● Exercise instructions
Each line below from the one containing "red square: (580, 635)" through the one containing "red hexagon: (99, 102) -> (75, 84), moved" is to be given again exactly, and no line outside that span.

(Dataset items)
+ + + + + + +

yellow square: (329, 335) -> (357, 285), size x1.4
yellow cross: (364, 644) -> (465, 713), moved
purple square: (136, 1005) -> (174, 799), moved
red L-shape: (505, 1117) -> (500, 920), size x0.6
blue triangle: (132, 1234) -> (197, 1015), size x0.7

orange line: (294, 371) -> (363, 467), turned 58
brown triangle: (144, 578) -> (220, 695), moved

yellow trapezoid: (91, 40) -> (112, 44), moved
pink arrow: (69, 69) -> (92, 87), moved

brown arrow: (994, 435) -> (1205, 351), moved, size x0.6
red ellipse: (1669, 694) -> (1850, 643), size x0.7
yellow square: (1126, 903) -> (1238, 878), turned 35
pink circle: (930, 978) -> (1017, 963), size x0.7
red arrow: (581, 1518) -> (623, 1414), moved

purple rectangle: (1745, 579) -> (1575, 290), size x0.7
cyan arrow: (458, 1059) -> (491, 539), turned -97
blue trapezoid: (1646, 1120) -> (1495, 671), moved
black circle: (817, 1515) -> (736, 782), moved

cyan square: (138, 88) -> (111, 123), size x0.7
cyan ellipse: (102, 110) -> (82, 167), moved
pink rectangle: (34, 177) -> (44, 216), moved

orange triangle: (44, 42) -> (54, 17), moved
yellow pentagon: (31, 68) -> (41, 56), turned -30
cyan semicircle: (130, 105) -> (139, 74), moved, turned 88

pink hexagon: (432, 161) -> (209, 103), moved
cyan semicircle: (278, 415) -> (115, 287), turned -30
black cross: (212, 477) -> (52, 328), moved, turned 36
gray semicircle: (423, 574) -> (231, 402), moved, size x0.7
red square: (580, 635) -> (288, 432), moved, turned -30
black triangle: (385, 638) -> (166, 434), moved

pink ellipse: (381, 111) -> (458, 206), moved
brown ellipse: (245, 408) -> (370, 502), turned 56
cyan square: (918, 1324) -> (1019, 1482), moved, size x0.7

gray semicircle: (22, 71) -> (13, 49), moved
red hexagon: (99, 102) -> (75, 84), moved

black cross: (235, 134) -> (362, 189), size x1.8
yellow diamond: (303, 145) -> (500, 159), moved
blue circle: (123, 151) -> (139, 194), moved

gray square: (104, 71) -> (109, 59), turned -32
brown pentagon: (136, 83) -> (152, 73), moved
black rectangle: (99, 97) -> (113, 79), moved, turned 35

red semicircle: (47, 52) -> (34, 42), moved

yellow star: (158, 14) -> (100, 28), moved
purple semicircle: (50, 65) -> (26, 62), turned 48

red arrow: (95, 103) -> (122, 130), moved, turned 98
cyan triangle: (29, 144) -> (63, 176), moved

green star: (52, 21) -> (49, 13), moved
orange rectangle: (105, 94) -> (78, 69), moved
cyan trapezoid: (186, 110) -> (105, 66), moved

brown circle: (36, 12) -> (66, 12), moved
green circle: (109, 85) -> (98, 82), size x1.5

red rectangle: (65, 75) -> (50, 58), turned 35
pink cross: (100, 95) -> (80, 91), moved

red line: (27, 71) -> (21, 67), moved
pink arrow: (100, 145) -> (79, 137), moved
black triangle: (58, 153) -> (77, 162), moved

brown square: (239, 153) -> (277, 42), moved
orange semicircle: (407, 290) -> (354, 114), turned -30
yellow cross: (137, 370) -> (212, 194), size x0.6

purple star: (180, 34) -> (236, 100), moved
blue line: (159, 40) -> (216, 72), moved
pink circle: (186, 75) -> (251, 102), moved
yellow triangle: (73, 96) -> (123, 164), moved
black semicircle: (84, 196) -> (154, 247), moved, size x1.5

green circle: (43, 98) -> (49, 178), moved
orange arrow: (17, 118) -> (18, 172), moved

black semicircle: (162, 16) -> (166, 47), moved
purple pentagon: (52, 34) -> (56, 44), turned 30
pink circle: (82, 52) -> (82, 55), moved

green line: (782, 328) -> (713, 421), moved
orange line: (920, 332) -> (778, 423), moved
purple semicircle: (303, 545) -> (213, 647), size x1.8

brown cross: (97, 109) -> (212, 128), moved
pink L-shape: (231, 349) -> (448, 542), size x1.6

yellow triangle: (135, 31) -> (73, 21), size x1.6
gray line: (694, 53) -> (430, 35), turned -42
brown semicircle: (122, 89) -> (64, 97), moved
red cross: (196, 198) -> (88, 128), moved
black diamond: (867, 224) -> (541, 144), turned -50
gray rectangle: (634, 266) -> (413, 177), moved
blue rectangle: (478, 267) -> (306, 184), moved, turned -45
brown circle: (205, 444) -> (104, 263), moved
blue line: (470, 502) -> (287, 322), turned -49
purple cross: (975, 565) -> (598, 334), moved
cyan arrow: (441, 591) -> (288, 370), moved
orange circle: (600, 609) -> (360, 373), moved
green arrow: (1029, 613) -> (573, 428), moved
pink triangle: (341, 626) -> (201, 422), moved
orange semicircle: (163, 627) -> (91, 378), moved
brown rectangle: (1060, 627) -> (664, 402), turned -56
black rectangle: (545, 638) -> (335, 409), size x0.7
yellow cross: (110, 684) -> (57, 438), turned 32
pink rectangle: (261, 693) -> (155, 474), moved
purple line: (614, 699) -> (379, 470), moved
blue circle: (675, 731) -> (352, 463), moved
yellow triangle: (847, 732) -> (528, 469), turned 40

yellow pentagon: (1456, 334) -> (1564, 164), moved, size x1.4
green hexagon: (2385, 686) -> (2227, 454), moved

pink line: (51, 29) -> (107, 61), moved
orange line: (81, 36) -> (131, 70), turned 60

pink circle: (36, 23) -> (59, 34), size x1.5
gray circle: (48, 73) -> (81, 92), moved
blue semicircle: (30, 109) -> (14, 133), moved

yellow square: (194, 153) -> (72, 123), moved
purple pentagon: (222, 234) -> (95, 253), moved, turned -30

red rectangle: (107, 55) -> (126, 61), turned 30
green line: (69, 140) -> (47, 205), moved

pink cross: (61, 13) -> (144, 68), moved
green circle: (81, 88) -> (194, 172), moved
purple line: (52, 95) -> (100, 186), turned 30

+ + + + + + +

● Response to this exercise
red square: (580, 635) -> (288, 432), moved, turned -30
black triangle: (385, 638) -> (166, 434), moved

pink ellipse: (381, 111) -> (458, 206), moved
brown ellipse: (245, 408) -> (370, 502), turned 56
cyan square: (918, 1324) -> (1019, 1482), moved, size x0.7

gray semicircle: (22, 71) -> (13, 49), moved
red hexagon: (99, 102) -> (75, 84), moved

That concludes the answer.